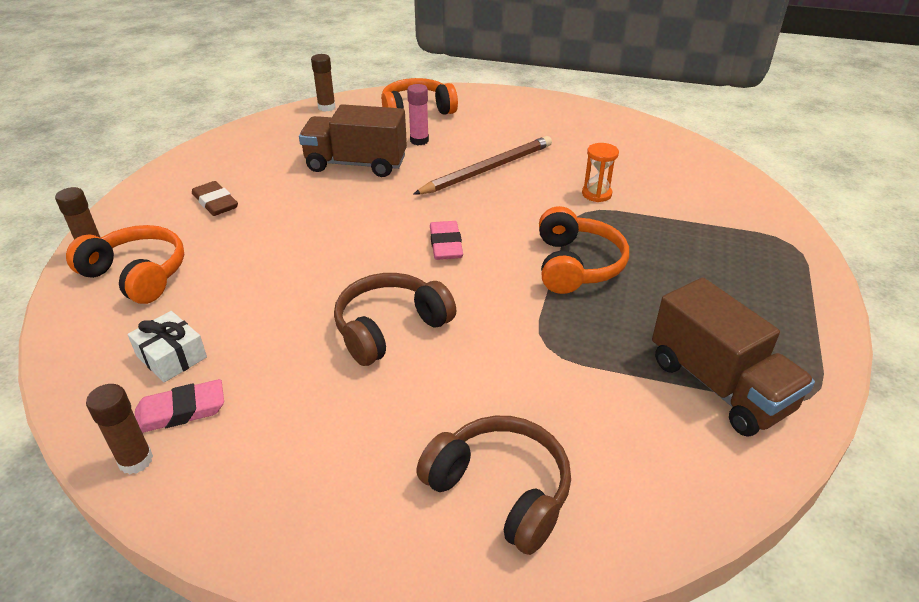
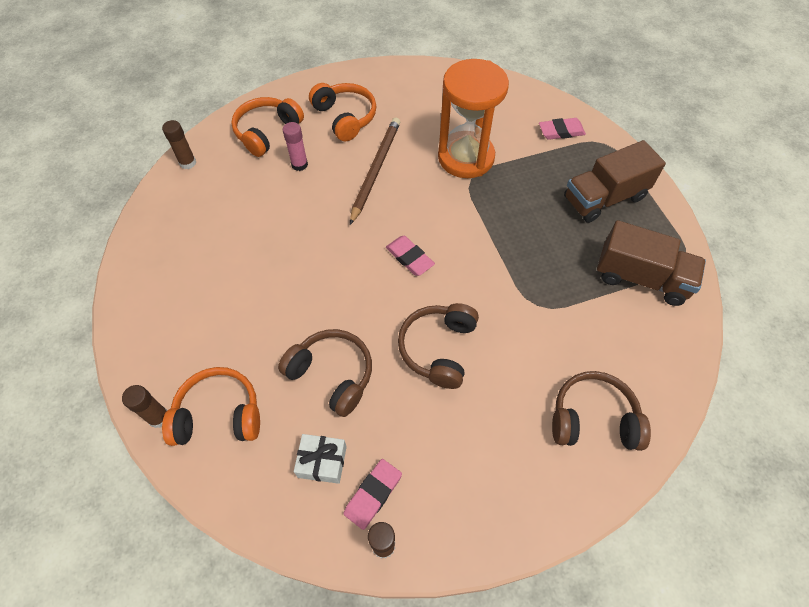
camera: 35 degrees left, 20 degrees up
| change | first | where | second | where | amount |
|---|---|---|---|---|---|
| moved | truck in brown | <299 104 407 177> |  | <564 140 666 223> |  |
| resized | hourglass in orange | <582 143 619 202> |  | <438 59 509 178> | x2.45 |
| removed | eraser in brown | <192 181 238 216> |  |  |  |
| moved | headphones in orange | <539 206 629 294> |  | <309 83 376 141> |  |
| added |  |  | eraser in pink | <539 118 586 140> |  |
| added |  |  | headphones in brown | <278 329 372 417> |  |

--------

Each line of the listing above should be retyped exactly, with no pictures.

[OUTPUT]
camera: 35 degrees left, 20 degrees up
| change | first | where | second | where | amount |
|---|---|---|---|---|---|
| moved | truck in brown | <299 104 407 177> |  | <564 140 666 223> |  |
| resized | hourglass in orange | <582 143 619 202> |  | <438 59 509 178> | x2.45 |
| removed | eraser in brown | <192 181 238 216> |  |  |  |
| moved | headphones in orange | <539 206 629 294> |  | <309 83 376 141> |  |
| added |  |  | eraser in pink | <539 118 586 140> |  |
| added |  |  | headphones in brown | <278 329 372 417> |  |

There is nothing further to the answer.